§ INSTRUCTIONS FOR THE TASK
Write out the whole listing exactly; no images belong in it.

§ DATA RECORDS
Start of Block
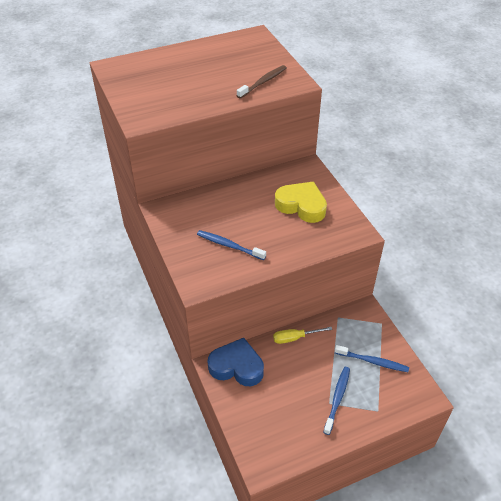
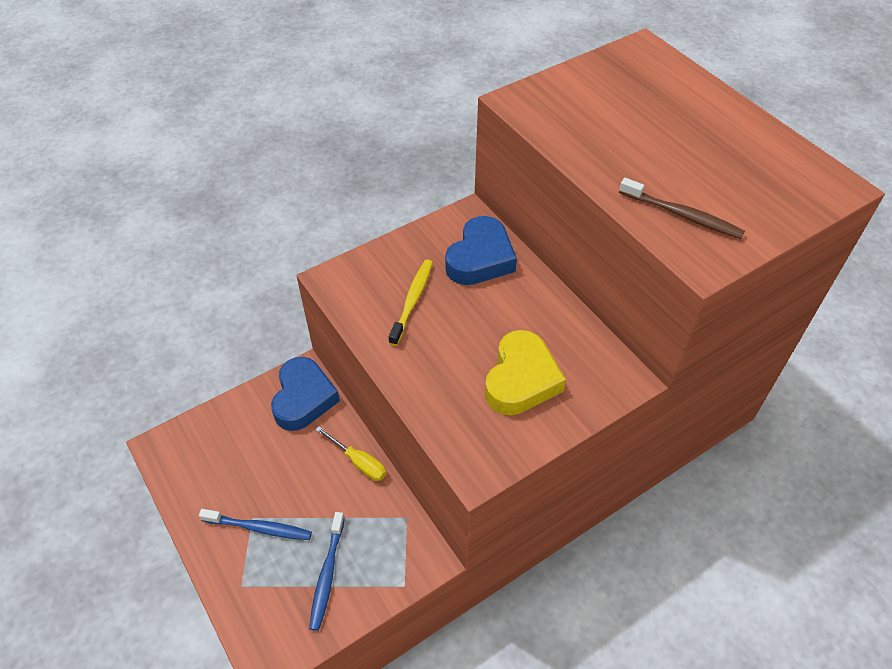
camera: 80 degrees right, 5 degrees up
(201, 209) = (480, 258): none -> blue heart
(229, 245) = (412, 301): blue toothbrush -> yellow toothbrush
(295, 338) = (358, 462): yellow screwdriver -> yellow screwdriver turned 150 degrees clockwise

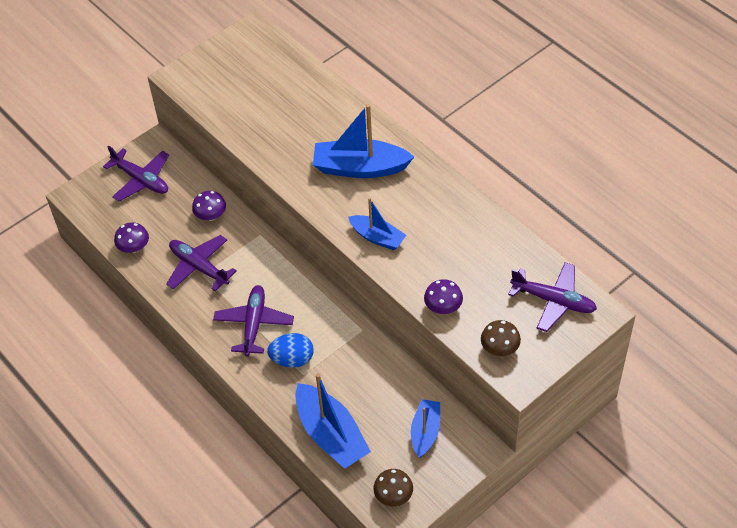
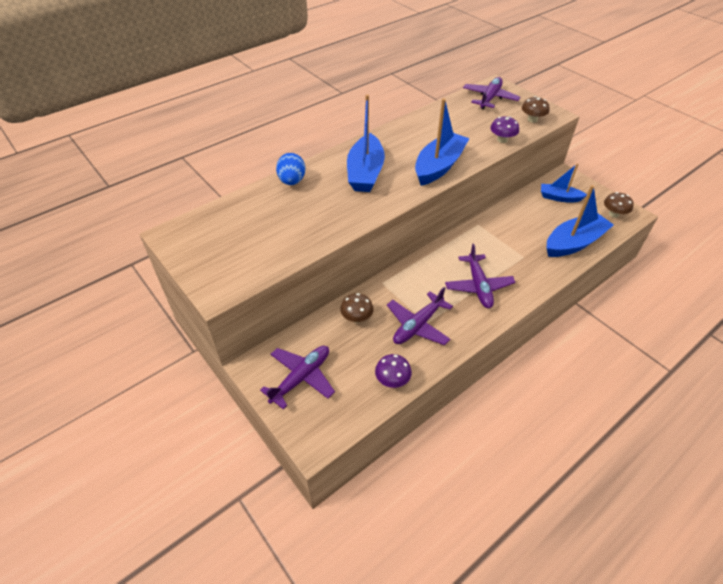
camera: 90 degrees left, 5 degrees down
(211, 216) = (357, 317): purple mushroom -> brown mushroom
(254, 324) = (478, 286): purple plane -> purple plane turned 105 degrees counterclockwise
(292, 359) = (511, 263): blue egg -> blue egg (292, 181)
(377, 237) = (439, 166): blue boat -> blue boat, size x1.66

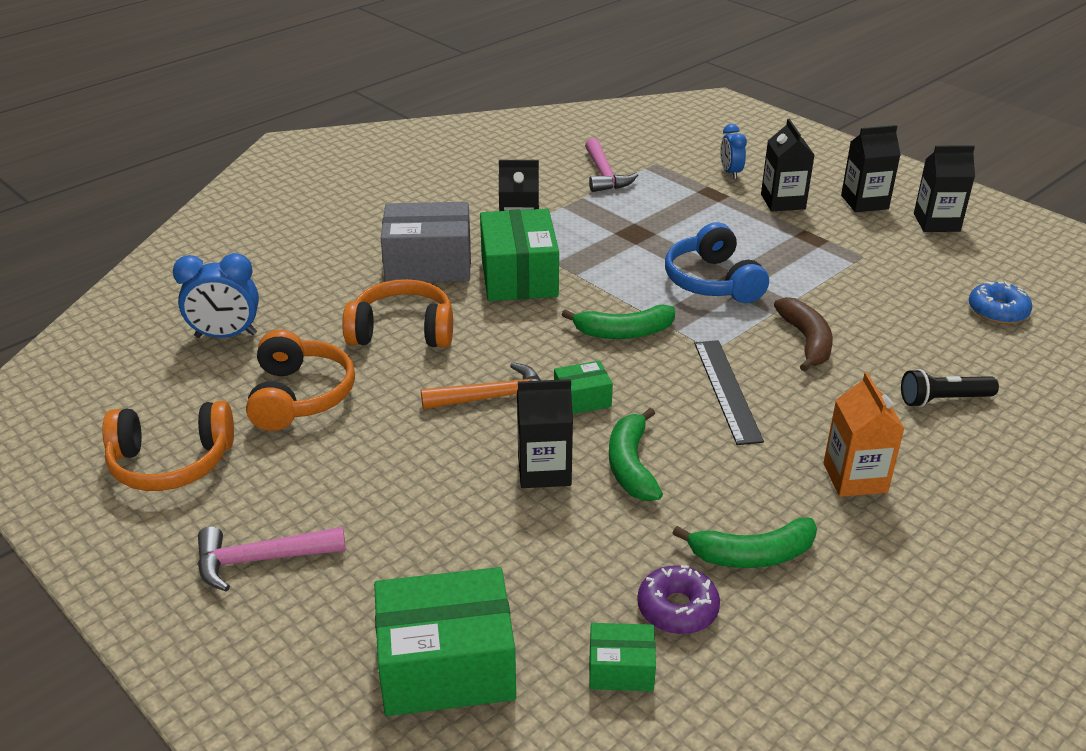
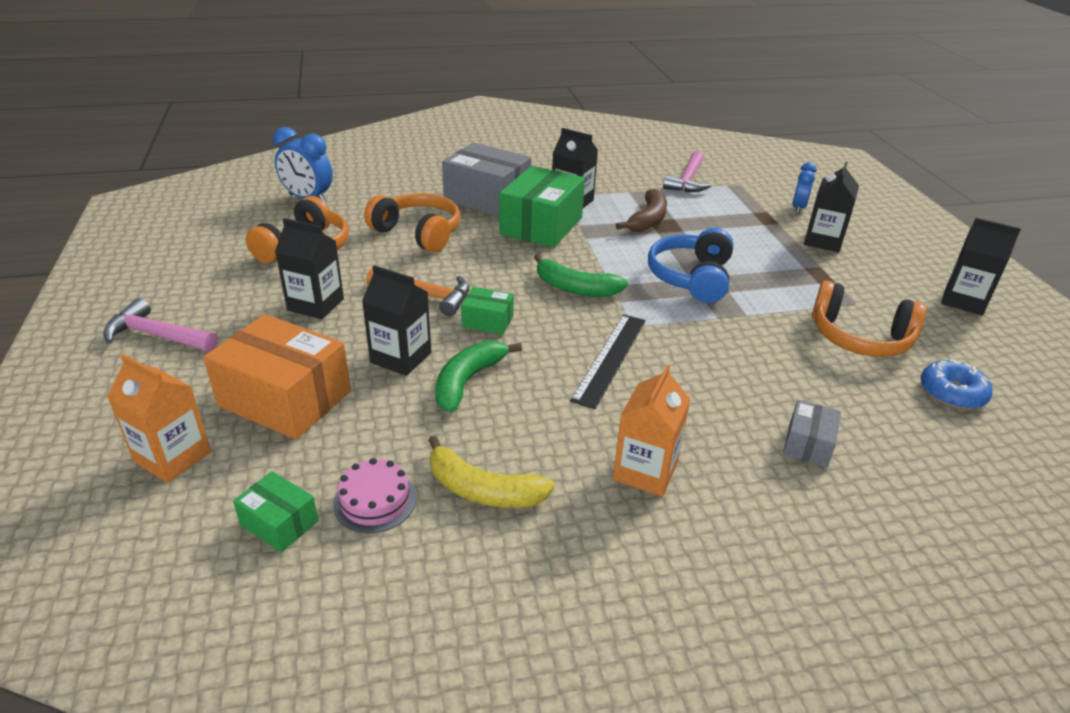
camera: 30 degrees right, 0 degrees up
(171, 462) = (185, 258): orange headphones -> orange headphones (859, 338)
(446, 666) = (173, 457): green box -> orange carton
(483, 560) = (285, 398): none -> orange box
(677, 608) = (375, 501): purple donut -> pink cake
(752, 555) = (483, 490): green banana -> yellow banana
(806, 341) = (724, 348): brown banana -> brown banana (648, 220)
(864, 202) = (904, 264): black carton -> black carton (315, 304)
(943, 400) = (807, 444): black flashlight -> grey box

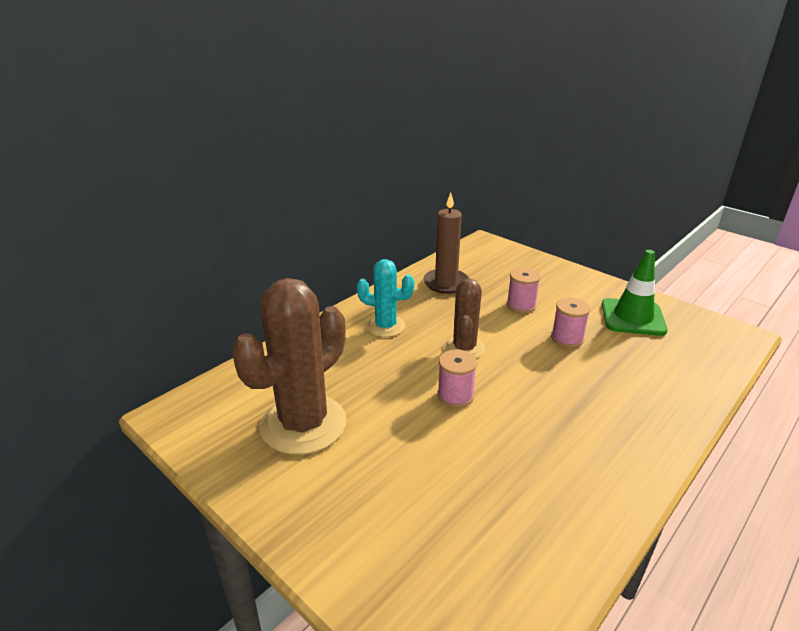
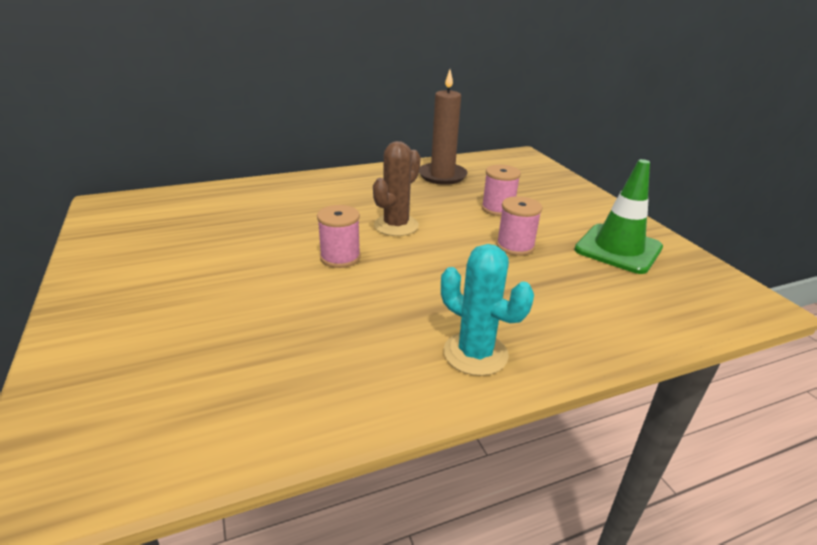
camera: 25 degrees right, 0 degrees up
(303, 424) = (186, 238): brown cactus -> none
(385, 326) = (345, 192): turquoise cactus -> turquoise cactus (475, 353)

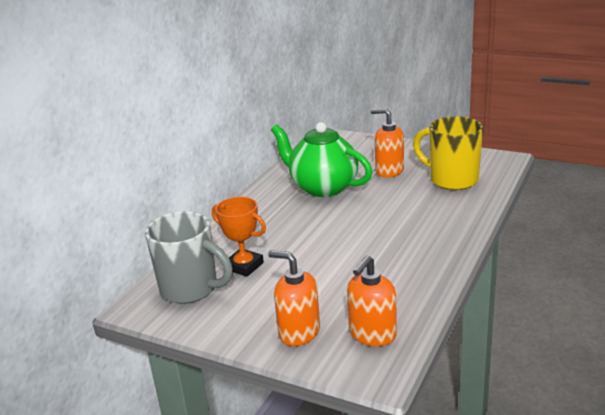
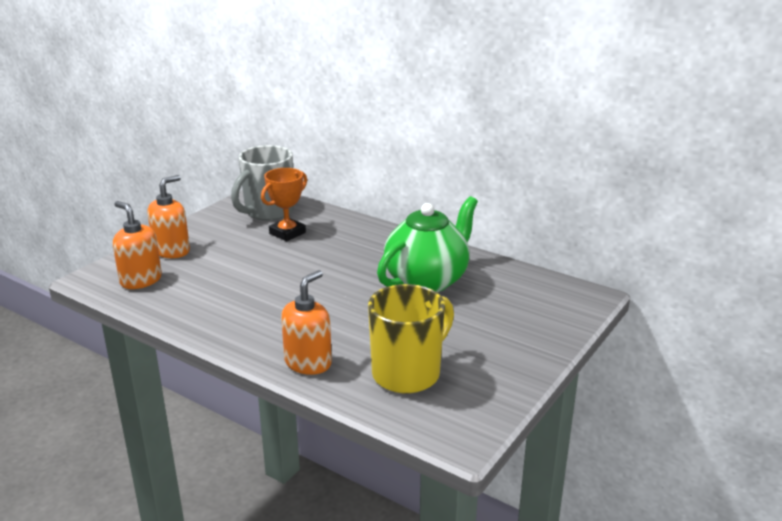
camera: 95 degrees right, 0 degrees up
(389, 171) = (456, 329): orange soap dispenser -> orange soap dispenser (308, 363)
End of Block
§ SOLUTION BELOW
camera: 80 degrees right, 5 degrees up
(201, 209) = (480, 258): none -> blue heart
(229, 245) = (412, 301): blue toothbrush -> yellow toothbrush
(295, 338) = (358, 462): yellow screwdriver -> yellow screwdriver turned 150 degrees clockwise

camera: 90 degrees left, 5 degrees down
(211, 216) = (357, 317): purple mushroom -> brown mushroom
(254, 324) = (478, 286): purple plane -> purple plane turned 105 degrees counterclockwise
(292, 359) = (511, 263): blue egg -> blue egg (292, 181)
(377, 237) = (439, 166): blue boat -> blue boat, size x1.66

camera: 30 degrees right, 0 degrees up
(171, 462) = (185, 258): orange headphones -> orange headphones (859, 338)
(446, 666) = (173, 457): green box -> orange carton
(483, 560) = (285, 398): none -> orange box
(677, 608) = (375, 501): purple donut -> pink cake
(752, 555) = (483, 490): green banana -> yellow banana
(806, 341) = (724, 348): brown banana -> brown banana (648, 220)
(864, 202) = (904, 264): black carton -> black carton (315, 304)
(943, 400) = (807, 444): black flashlight -> grey box

camera: 25 degrees right, 0 degrees up
(303, 424) = (186, 238): brown cactus -> none
(385, 326) = (345, 192): turquoise cactus -> turquoise cactus (475, 353)

camera: 95 degrees right, 0 degrees up
(389, 171) = (456, 329): orange soap dispenser -> orange soap dispenser (308, 363)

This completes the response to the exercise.